Every entry below should be written out exactly, and no image should appear.

* Provided records

+++++

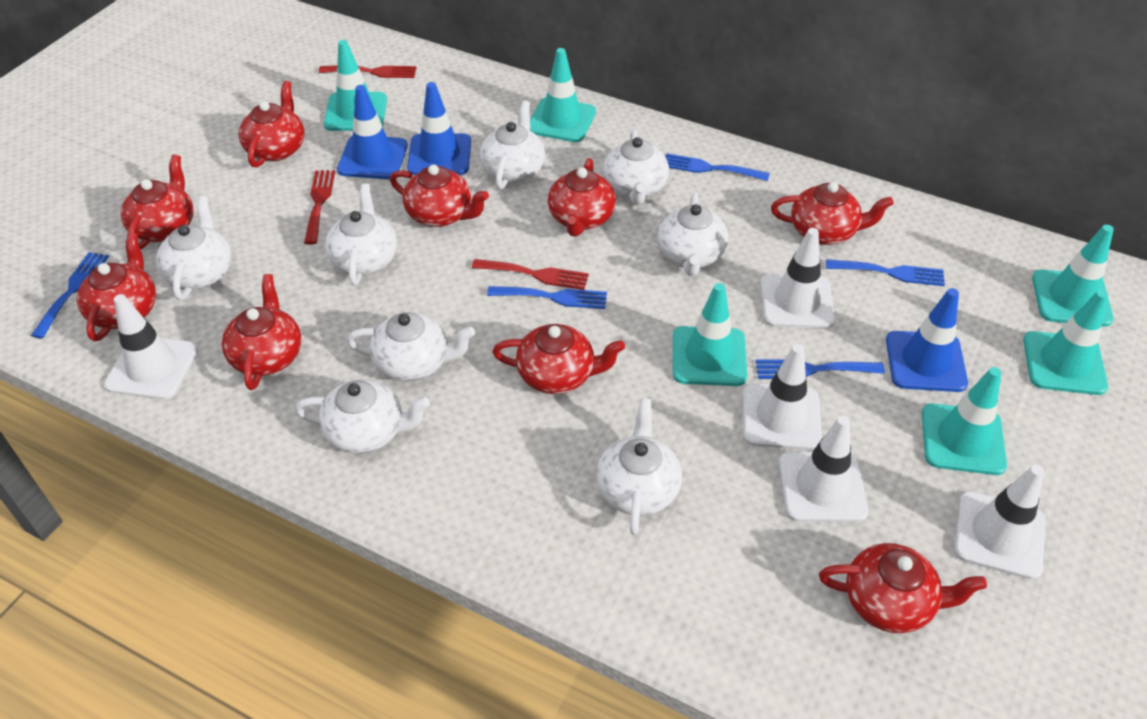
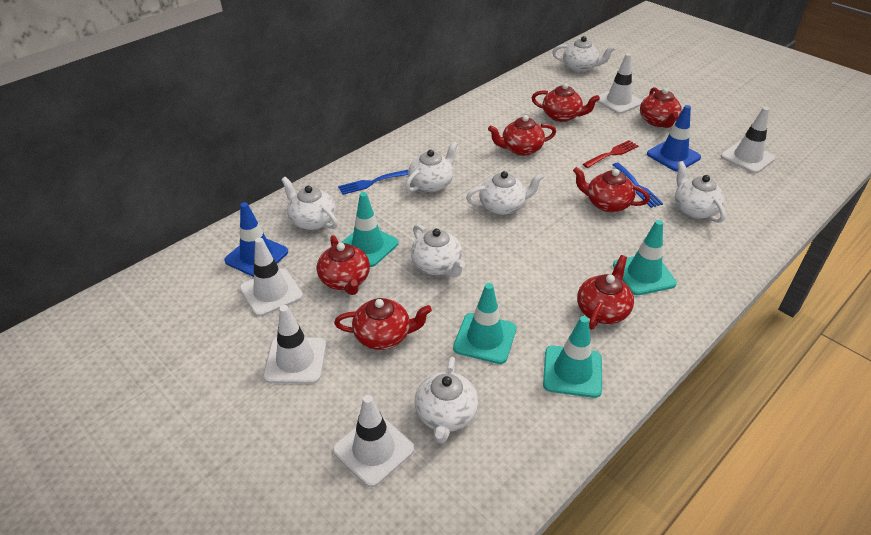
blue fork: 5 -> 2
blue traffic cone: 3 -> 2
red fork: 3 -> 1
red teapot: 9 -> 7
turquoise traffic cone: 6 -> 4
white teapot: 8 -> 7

+++++

* Written response
blue fork: 5 -> 2
blue traffic cone: 3 -> 2
red fork: 3 -> 1
red teapot: 9 -> 7
turquoise traffic cone: 6 -> 4
white teapot: 8 -> 7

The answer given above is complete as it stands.